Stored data
┄┄┄┄┄┄┄┄┄┄┄┄┄┄┄┄┄┄┄┄
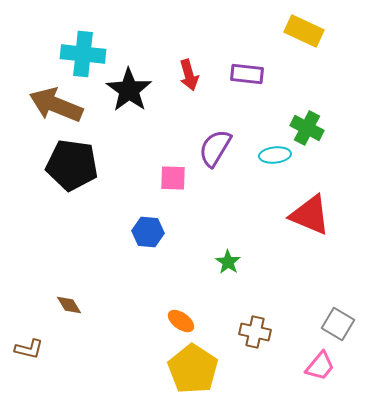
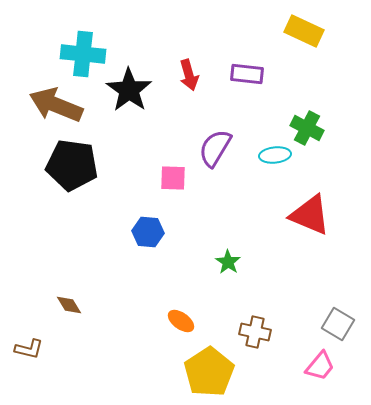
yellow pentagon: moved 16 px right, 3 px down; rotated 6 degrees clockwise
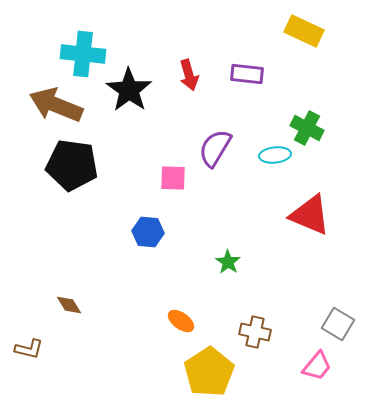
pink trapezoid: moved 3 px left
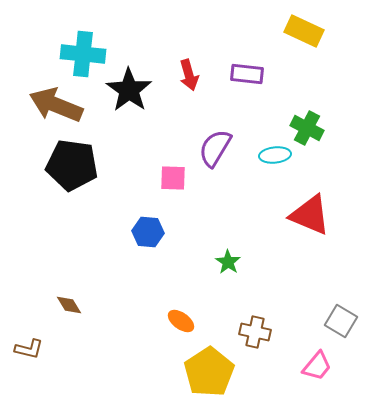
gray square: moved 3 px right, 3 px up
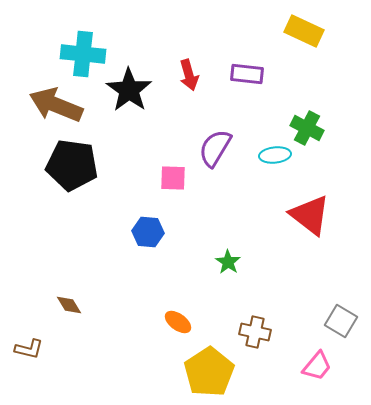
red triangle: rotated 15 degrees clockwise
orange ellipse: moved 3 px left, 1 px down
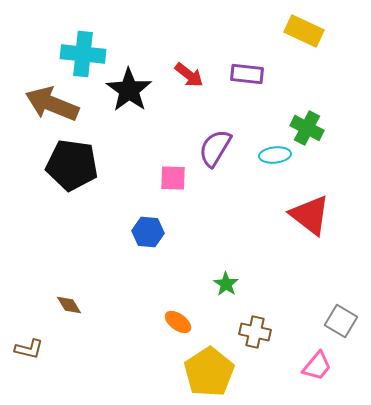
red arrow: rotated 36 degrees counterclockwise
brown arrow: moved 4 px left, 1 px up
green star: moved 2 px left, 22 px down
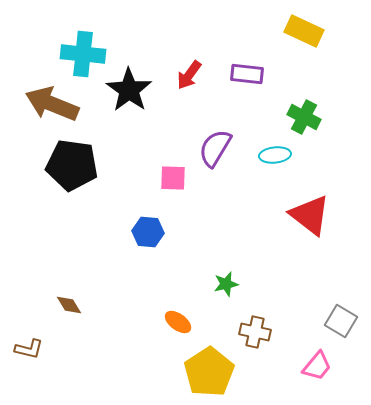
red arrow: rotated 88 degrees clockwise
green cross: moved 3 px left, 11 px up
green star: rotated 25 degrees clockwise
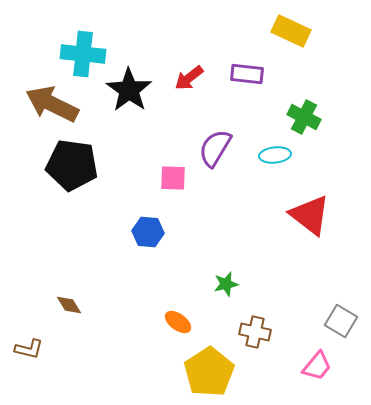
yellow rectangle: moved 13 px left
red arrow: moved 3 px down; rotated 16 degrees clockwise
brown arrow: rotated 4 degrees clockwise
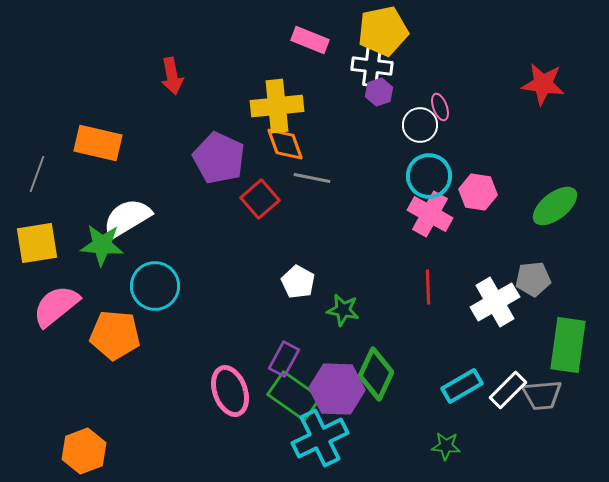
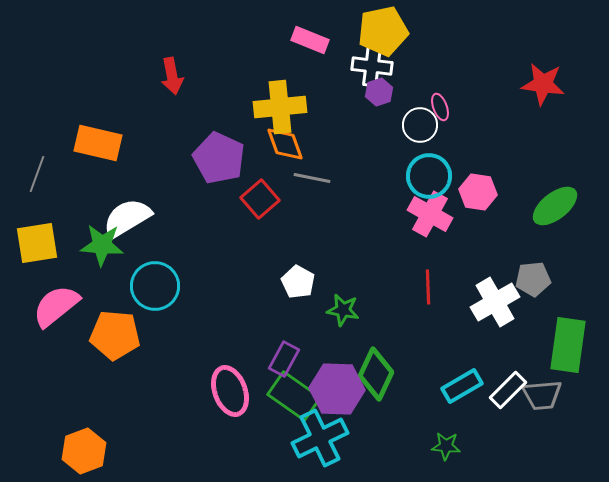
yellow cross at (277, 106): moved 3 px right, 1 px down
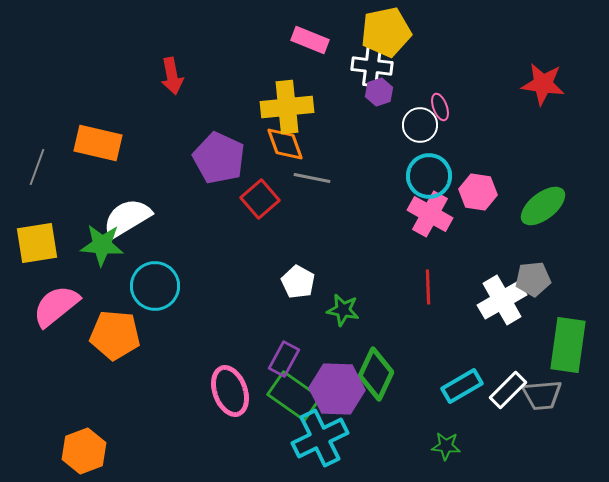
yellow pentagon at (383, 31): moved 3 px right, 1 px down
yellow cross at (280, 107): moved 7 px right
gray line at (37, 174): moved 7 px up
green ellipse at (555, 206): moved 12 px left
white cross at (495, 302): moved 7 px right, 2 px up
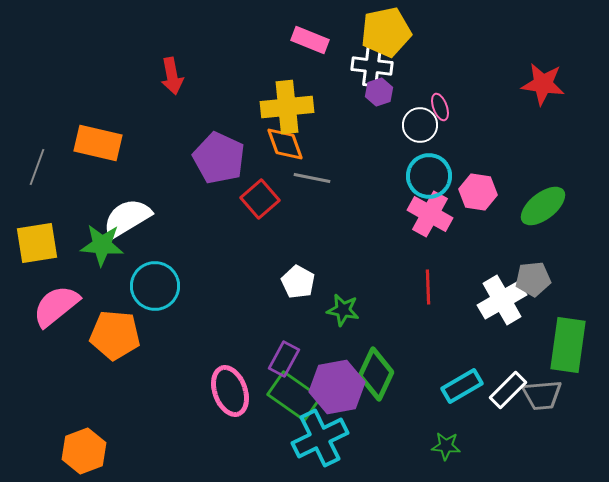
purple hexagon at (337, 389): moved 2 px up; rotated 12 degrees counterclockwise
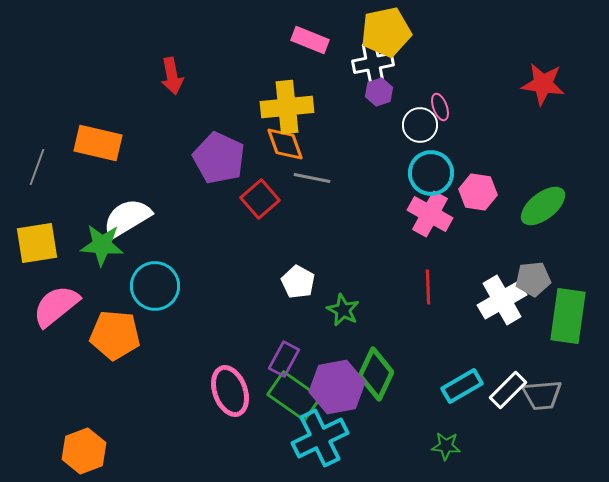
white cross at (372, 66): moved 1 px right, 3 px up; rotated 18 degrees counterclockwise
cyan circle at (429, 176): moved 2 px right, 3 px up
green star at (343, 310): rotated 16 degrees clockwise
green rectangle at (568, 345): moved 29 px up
┄┄┄┄┄┄┄┄┄┄┄┄┄┄┄┄┄┄┄┄
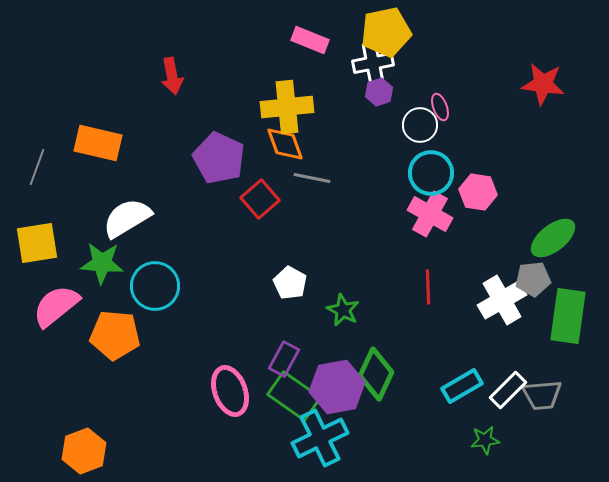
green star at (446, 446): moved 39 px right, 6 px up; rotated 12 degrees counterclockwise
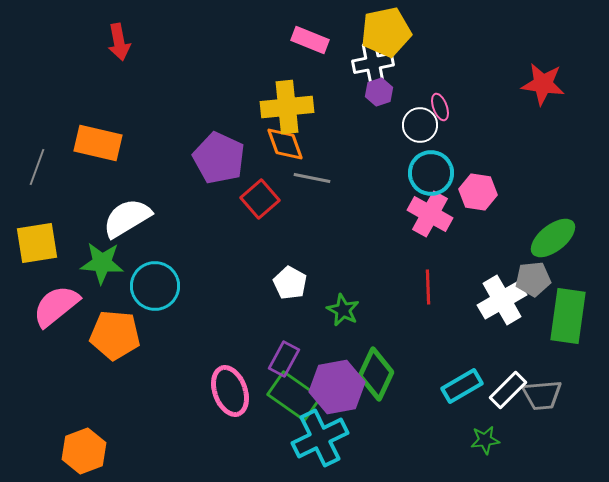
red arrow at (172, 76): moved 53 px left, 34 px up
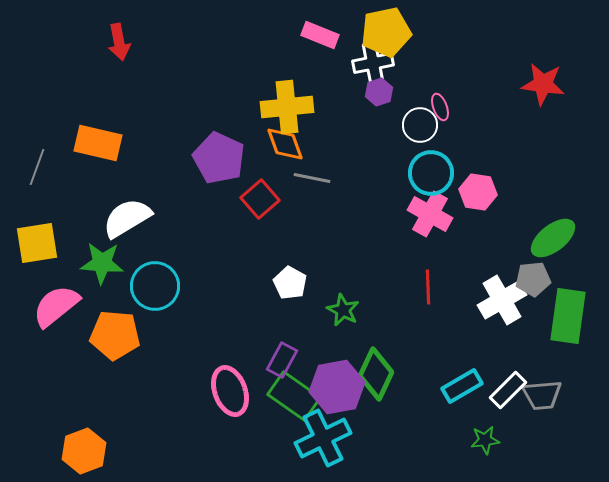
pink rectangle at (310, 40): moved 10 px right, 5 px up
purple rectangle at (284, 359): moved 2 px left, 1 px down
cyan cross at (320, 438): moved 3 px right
┄┄┄┄┄┄┄┄┄┄┄┄┄┄┄┄┄┄┄┄
• Direction:
Reproduce the lines word for word, from the line containing "red arrow at" through the line containing "cyan cross at (320, 438): moved 3 px right", with both of those lines included. Leave the pictures out of your answer.

• Task solution:
red arrow at (172, 76): moved 53 px left, 34 px up
pink rectangle at (310, 40): moved 10 px right, 5 px up
purple rectangle at (284, 359): moved 2 px left, 1 px down
cyan cross at (320, 438): moved 3 px right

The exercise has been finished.